[Stored data]
════════════════

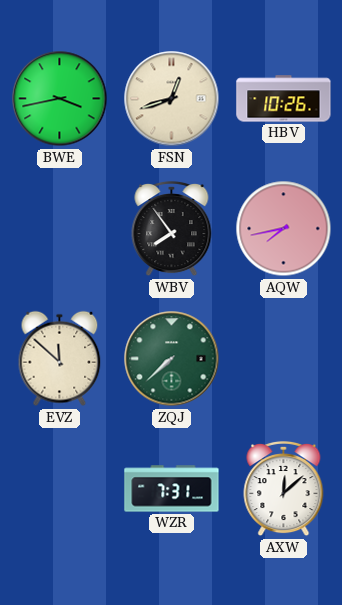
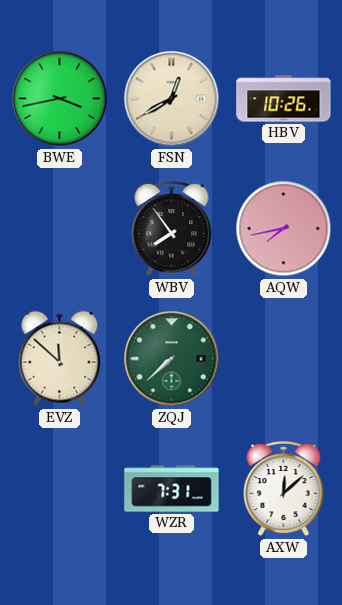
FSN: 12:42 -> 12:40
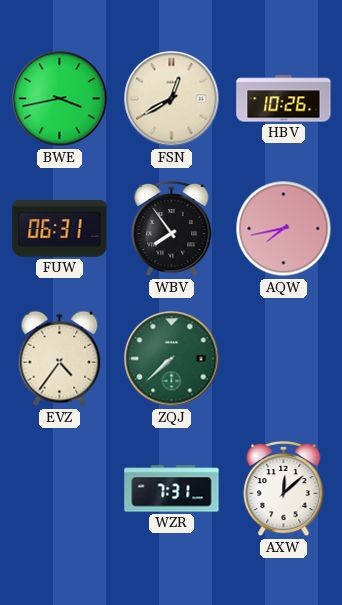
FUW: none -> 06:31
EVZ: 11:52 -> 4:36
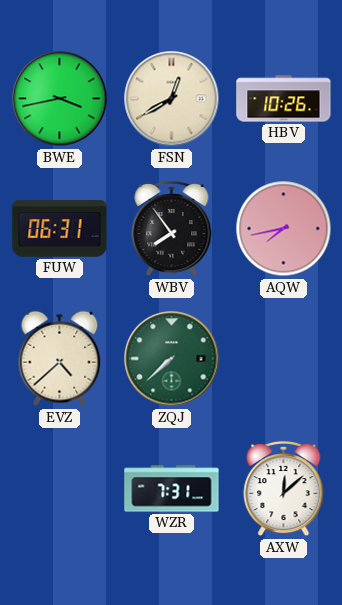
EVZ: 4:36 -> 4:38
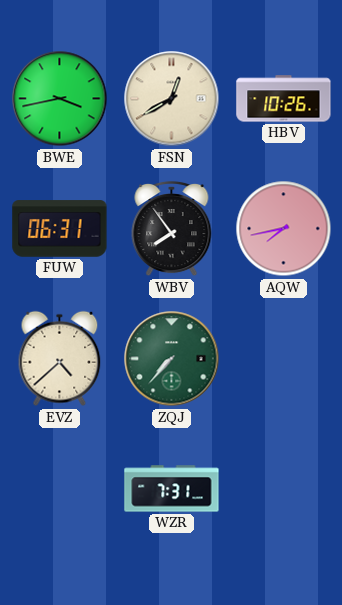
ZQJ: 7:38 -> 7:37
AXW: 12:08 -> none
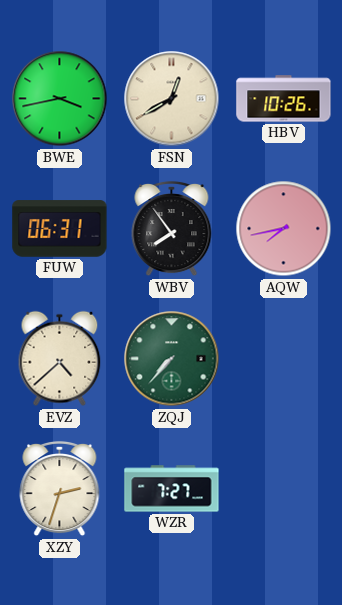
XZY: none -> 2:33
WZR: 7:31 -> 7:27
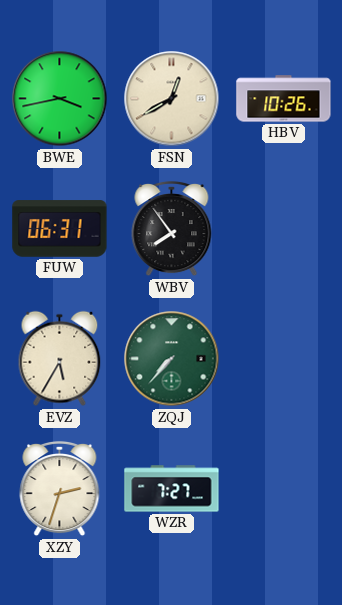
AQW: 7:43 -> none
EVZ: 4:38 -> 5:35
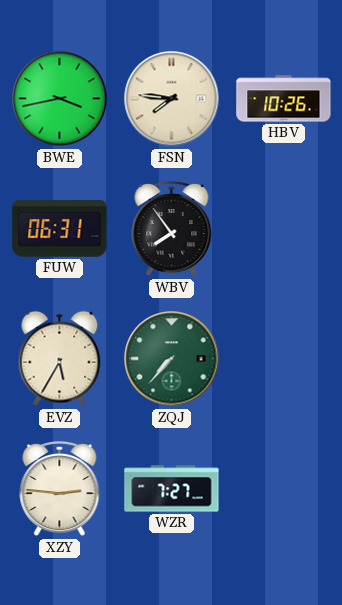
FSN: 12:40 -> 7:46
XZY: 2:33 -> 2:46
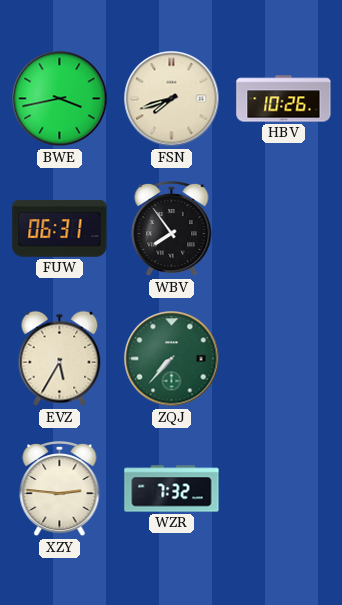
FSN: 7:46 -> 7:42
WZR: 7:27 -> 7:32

════════════════

**Task brief**
Rewrite the lines in the entries above as a JSON list of strings, one string per line, skipping blank lines. Leave out the picture lines.

**Output of the task**
[
  "FSN: 12:42 -> 12:40",
  "FUW: none -> 06:31",
  "EVZ: 11:52 -> 4:36",
  "EVZ: 4:36 -> 4:38",
  "ZQJ: 7:38 -> 7:37",
  "AXW: 12:08 -> none",
  "XZY: none -> 2:33",
  "WZR: 7:31 -> 7:27",
  "AQW: 7:43 -> none",
  "EVZ: 4:38 -> 5:35",
  "FSN: 12:40 -> 7:46",
  "XZY: 2:33 -> 2:46",
  "FSN: 7:46 -> 7:42",
  "WZR: 7:27 -> 7:32"
]